Extracted entries:
□ □ □ □ □ □ □

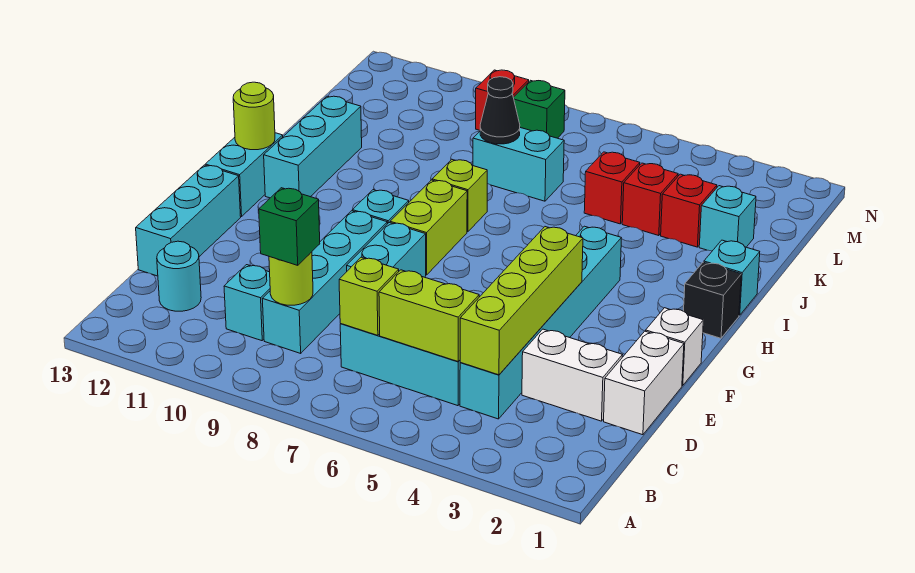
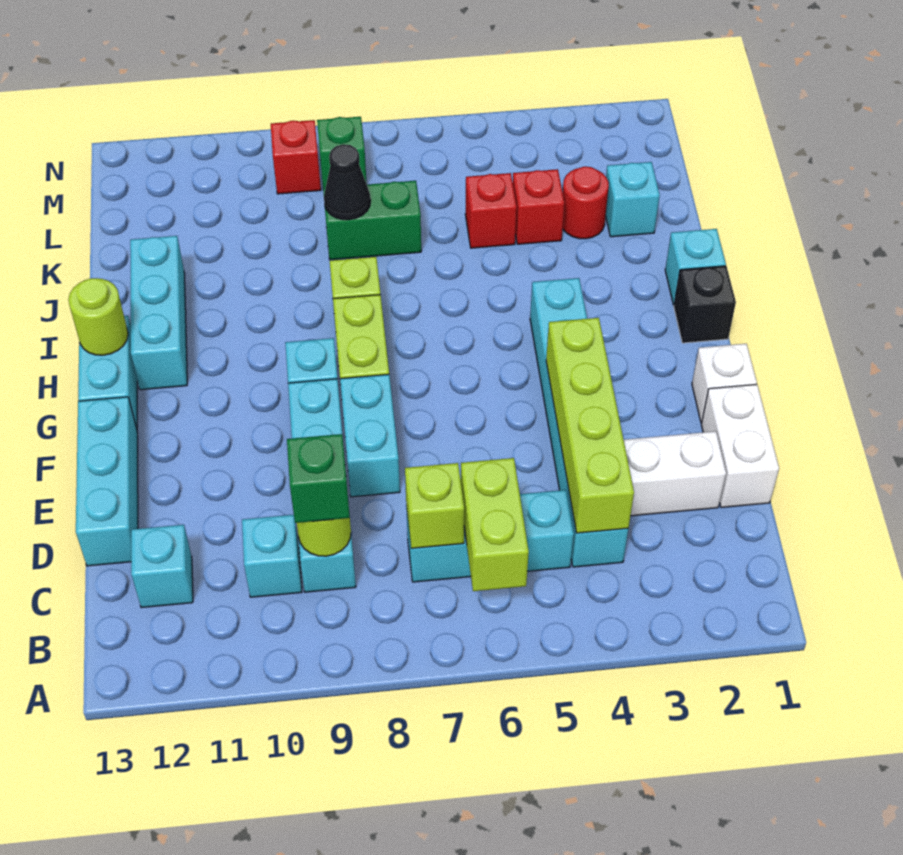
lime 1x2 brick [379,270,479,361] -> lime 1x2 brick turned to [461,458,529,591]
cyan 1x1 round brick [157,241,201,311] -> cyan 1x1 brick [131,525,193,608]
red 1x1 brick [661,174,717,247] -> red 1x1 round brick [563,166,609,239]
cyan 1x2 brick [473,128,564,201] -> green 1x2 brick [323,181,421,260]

□ □ □ □ □ □ □

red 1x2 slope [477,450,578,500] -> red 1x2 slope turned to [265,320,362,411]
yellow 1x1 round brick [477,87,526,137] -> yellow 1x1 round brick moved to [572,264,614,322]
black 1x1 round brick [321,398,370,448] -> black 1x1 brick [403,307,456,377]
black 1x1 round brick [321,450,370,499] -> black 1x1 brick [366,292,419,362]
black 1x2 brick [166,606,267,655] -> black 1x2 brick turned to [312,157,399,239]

□ □ □ □ □ □ □

The lines to extract from the data above begin with the line containing "cyan 1x1 round" and end with the line containing "cyan 1x2 brick". Extract them exactly, including both.

cyan 1x1 round brick [157,241,201,311] -> cyan 1x1 brick [131,525,193,608]
red 1x1 brick [661,174,717,247] -> red 1x1 round brick [563,166,609,239]
cyan 1x2 brick [473,128,564,201] -> green 1x2 brick [323,181,421,260]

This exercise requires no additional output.